_Supplied material_
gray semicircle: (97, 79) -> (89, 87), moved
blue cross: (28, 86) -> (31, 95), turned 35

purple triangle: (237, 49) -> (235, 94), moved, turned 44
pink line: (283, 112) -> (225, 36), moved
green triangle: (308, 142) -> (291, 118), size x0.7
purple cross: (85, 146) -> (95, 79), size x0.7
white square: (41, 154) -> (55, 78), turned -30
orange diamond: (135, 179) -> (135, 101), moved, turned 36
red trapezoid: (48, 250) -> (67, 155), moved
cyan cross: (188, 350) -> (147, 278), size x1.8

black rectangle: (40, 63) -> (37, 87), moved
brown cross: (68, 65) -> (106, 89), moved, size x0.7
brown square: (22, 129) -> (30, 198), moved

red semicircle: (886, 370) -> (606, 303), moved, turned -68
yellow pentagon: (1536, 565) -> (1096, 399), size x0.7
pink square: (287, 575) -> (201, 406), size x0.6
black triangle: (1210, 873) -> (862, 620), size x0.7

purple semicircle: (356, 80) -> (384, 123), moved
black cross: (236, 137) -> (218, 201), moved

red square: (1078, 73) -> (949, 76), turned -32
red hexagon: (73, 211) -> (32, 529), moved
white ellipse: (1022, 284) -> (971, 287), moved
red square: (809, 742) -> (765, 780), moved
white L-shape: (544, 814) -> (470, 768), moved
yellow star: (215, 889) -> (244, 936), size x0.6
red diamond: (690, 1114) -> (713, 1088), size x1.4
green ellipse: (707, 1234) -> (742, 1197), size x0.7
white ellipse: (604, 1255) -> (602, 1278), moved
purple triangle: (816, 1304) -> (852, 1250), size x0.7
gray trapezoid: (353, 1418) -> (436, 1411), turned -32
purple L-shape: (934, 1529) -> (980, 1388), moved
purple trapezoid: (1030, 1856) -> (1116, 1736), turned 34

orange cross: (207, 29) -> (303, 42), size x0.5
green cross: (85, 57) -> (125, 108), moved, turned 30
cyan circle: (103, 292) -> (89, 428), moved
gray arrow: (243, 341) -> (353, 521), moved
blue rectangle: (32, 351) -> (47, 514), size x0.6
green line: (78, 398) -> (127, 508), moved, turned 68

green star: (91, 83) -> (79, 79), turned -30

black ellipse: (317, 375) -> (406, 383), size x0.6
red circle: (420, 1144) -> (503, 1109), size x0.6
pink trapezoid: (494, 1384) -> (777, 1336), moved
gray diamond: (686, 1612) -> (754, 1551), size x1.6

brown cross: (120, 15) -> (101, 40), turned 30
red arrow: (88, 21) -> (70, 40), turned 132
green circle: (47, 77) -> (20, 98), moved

_Activity_
Using the data above, transcribe the lines that run from the line with "orange diamond: (135, 179)" to the line with "red square: (1078, 73)", both ends kept, and output nothing else.

_Solution to this exercise_
orange diamond: (135, 179) -> (135, 101), moved, turned 36
red trapezoid: (48, 250) -> (67, 155), moved
cyan cross: (188, 350) -> (147, 278), size x1.8

black rectangle: (40, 63) -> (37, 87), moved
brown cross: (68, 65) -> (106, 89), moved, size x0.7
brown square: (22, 129) -> (30, 198), moved

red semicircle: (886, 370) -> (606, 303), moved, turned -68
yellow pentagon: (1536, 565) -> (1096, 399), size x0.7
pink square: (287, 575) -> (201, 406), size x0.6
black triangle: (1210, 873) -> (862, 620), size x0.7

purple semicircle: (356, 80) -> (384, 123), moved
black cross: (236, 137) -> (218, 201), moved

red square: (1078, 73) -> (949, 76), turned -32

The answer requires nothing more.